*** TASK DATA Section Begins ***

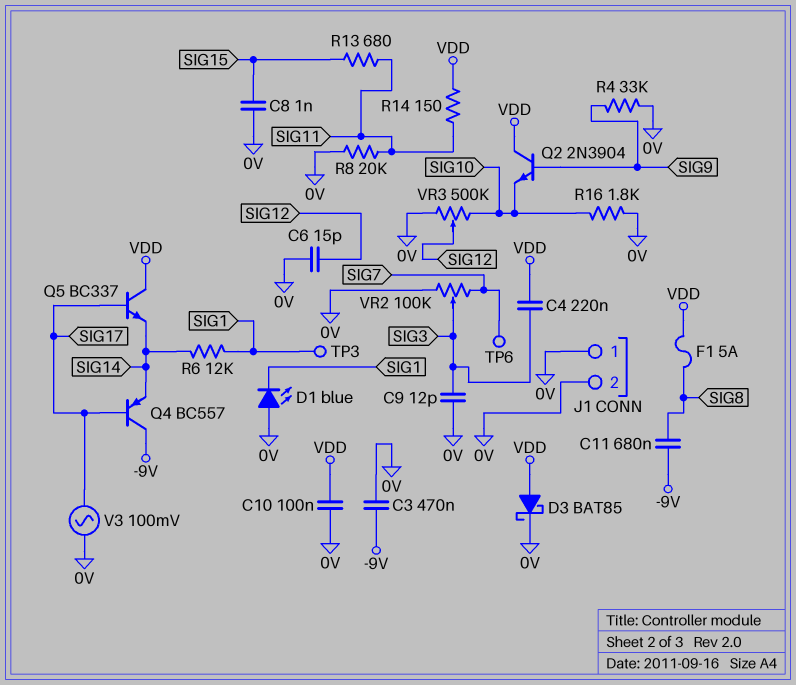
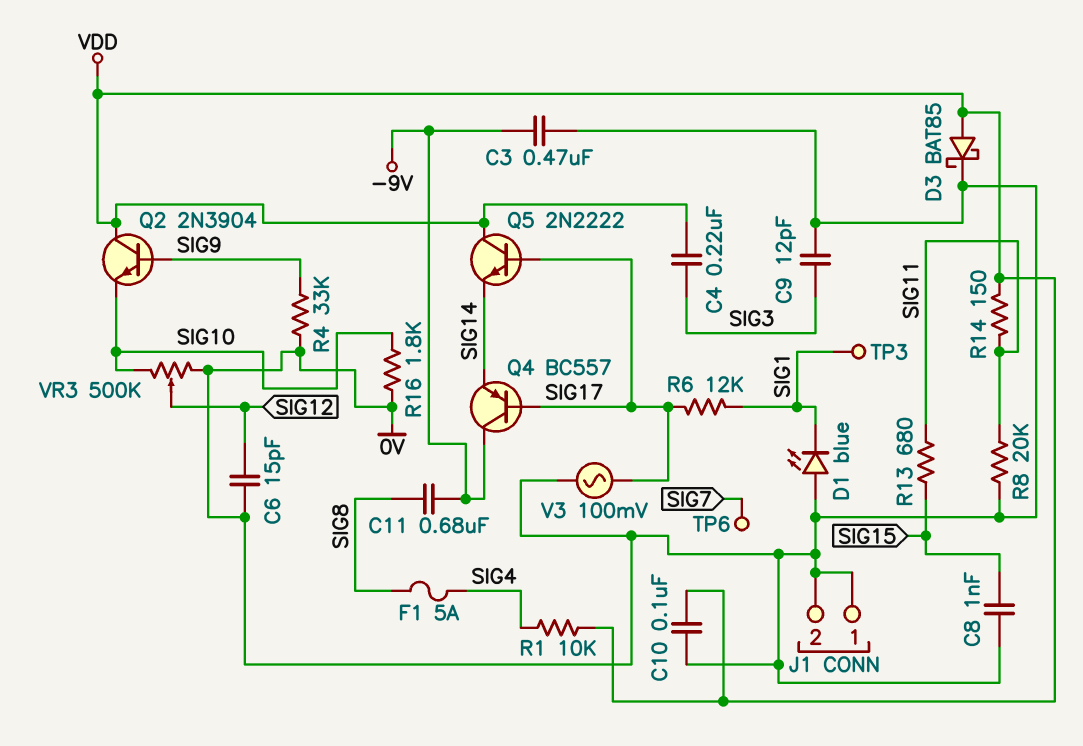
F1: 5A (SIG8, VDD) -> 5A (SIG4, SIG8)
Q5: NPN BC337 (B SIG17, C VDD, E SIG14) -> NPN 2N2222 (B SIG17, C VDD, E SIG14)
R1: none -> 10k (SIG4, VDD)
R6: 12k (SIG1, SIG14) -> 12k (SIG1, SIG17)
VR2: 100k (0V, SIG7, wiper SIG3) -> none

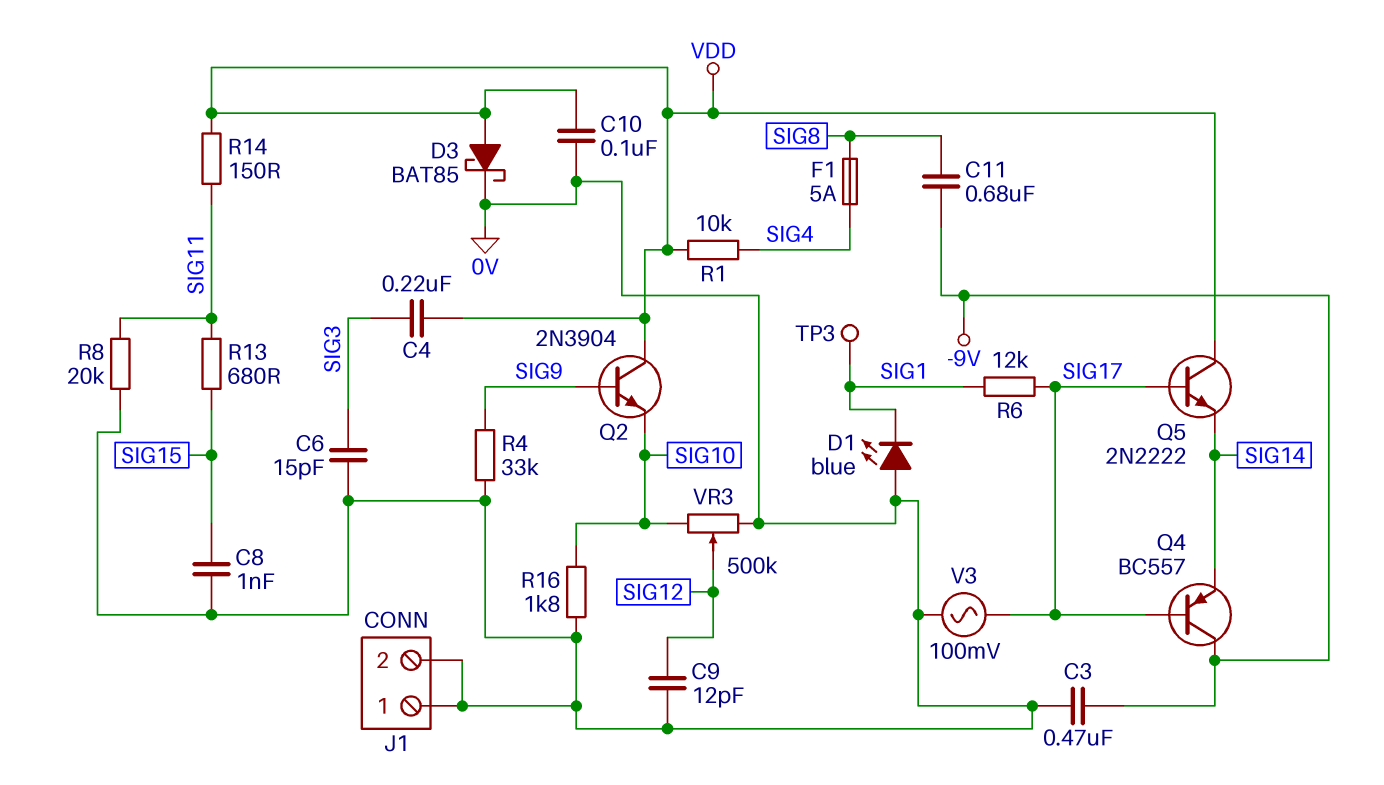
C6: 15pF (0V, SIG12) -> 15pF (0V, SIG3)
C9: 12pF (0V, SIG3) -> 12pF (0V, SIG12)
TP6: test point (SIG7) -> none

*** TASK DATA Section Ends ***

Extract each line from the entries above that contains the string "none".

## FINISHED TASK
R1: none -> 10k (SIG4, VDD)
VR2: 100k (0V, SIG7, wiper SIG3) -> none
TP6: test point (SIG7) -> none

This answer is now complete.